• _DIRECTIONS_
Would you please return the lines of the entries below starting at the line that has "R3: 15k (5V, N7) -> none" and ending at the line that has "U3 pin V+: 3V3 -> -12V", both included, exactly as they are?

• _MATERIALS PROVIDED_
○ ○ ○

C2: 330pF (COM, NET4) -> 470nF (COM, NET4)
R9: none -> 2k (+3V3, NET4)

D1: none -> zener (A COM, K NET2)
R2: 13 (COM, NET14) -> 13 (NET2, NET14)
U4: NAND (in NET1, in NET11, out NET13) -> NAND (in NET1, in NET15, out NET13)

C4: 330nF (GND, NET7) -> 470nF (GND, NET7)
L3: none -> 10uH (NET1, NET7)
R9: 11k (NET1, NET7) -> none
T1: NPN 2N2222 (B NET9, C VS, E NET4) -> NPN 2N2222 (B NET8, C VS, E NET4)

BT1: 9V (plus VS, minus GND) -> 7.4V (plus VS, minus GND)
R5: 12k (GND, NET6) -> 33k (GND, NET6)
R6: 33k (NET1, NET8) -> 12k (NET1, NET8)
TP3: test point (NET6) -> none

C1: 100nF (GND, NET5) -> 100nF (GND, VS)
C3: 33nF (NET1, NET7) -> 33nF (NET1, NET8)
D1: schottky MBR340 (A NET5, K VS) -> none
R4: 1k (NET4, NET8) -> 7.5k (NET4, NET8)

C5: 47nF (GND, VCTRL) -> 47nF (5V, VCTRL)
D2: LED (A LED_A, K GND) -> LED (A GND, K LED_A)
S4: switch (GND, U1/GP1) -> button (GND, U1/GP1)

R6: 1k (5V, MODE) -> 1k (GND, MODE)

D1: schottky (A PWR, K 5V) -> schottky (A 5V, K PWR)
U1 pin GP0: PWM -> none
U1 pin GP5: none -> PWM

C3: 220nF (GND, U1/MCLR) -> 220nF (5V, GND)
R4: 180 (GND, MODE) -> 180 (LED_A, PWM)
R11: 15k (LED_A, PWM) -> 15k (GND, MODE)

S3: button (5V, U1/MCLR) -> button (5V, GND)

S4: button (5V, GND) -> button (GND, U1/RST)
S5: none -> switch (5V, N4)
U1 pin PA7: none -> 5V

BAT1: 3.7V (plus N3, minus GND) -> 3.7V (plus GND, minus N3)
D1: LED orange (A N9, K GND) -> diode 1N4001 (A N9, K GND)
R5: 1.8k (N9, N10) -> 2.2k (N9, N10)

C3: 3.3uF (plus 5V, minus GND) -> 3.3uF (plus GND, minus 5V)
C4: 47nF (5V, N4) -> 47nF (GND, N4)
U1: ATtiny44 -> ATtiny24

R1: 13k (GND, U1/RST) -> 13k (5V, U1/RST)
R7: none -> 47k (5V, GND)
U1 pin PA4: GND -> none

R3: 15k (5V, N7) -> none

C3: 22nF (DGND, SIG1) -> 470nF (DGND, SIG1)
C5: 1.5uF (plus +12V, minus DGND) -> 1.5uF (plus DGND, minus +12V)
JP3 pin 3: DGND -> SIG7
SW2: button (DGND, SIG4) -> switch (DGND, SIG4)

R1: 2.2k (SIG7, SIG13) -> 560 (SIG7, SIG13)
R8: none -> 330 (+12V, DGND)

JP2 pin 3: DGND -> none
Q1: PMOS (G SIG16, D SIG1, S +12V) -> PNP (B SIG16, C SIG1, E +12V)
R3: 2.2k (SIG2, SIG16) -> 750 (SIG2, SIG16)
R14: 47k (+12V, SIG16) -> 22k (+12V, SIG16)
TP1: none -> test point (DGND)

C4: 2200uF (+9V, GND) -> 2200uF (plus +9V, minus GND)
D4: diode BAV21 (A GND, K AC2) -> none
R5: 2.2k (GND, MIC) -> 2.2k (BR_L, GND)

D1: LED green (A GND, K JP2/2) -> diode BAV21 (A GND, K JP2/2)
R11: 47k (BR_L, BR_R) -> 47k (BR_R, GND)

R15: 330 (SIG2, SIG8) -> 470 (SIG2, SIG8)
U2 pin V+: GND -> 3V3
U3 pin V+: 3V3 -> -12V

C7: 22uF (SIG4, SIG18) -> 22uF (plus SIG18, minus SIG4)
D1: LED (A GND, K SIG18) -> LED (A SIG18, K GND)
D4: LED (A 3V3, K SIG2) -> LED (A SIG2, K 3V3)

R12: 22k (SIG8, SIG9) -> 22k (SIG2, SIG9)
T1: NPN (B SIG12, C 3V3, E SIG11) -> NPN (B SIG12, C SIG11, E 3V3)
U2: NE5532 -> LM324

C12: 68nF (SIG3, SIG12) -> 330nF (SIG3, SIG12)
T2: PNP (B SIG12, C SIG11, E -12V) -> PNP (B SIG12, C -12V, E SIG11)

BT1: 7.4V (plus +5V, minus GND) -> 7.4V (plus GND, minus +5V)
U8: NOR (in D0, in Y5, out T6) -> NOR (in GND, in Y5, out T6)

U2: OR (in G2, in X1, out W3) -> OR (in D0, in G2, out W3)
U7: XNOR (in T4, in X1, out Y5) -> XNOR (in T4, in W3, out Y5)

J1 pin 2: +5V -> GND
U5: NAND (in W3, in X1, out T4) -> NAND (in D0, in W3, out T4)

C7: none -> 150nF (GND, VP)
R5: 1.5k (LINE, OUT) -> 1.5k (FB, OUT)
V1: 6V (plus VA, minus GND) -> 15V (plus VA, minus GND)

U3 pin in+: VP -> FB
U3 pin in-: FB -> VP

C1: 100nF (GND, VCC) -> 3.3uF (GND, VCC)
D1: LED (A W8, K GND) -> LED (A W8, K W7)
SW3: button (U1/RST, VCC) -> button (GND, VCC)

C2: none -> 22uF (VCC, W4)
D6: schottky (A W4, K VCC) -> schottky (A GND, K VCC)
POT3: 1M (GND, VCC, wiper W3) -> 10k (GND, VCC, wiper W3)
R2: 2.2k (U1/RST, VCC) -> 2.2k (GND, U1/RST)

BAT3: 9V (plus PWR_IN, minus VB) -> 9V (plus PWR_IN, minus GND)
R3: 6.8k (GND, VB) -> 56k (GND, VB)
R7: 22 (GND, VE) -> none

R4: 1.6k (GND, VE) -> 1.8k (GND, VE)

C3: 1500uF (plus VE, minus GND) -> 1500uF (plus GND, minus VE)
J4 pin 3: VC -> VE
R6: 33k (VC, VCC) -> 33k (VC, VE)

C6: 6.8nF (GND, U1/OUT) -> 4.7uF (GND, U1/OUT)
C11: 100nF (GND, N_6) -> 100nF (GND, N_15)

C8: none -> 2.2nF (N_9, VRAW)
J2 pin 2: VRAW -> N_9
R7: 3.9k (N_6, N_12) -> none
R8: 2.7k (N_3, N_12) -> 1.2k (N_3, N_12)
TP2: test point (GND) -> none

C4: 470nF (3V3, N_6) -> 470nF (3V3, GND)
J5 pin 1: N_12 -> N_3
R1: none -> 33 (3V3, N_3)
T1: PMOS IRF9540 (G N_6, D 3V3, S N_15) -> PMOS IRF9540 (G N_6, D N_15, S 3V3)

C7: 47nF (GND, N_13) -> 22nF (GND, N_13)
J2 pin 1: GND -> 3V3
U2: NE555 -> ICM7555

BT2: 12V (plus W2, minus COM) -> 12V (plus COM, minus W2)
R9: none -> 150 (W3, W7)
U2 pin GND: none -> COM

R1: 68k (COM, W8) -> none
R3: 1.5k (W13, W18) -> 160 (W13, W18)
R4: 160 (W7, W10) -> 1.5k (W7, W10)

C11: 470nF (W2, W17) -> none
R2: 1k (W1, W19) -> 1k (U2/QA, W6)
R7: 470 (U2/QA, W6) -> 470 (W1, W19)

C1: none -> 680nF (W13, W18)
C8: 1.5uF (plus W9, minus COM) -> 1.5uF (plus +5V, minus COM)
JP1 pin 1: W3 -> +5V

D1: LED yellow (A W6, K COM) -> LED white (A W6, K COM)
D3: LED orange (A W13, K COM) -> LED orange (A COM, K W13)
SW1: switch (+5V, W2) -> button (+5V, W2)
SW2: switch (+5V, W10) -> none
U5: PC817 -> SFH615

○ ○ ○

• _SOLUTION FOR THIS PROBLEM_
R3: 15k (5V, N7) -> none

C3: 22nF (DGND, SIG1) -> 470nF (DGND, SIG1)
C5: 1.5uF (plus +12V, minus DGND) -> 1.5uF (plus DGND, minus +12V)
JP3 pin 3: DGND -> SIG7
SW2: button (DGND, SIG4) -> switch (DGND, SIG4)

R1: 2.2k (SIG7, SIG13) -> 560 (SIG7, SIG13)
R8: none -> 330 (+12V, DGND)

JP2 pin 3: DGND -> none
Q1: PMOS (G SIG16, D SIG1, S +12V) -> PNP (B SIG16, C SIG1, E +12V)
R3: 2.2k (SIG2, SIG16) -> 750 (SIG2, SIG16)
R14: 47k (+12V, SIG16) -> 22k (+12V, SIG16)
TP1: none -> test point (DGND)

C4: 2200uF (+9V, GND) -> 2200uF (plus +9V, minus GND)
D4: diode BAV21 (A GND, K AC2) -> none
R5: 2.2k (GND, MIC) -> 2.2k (BR_L, GND)

D1: LED green (A GND, K JP2/2) -> diode BAV21 (A GND, K JP2/2)
R11: 47k (BR_L, BR_R) -> 47k (BR_R, GND)

R15: 330 (SIG2, SIG8) -> 470 (SIG2, SIG8)
U2 pin V+: GND -> 3V3
U3 pin V+: 3V3 -> -12V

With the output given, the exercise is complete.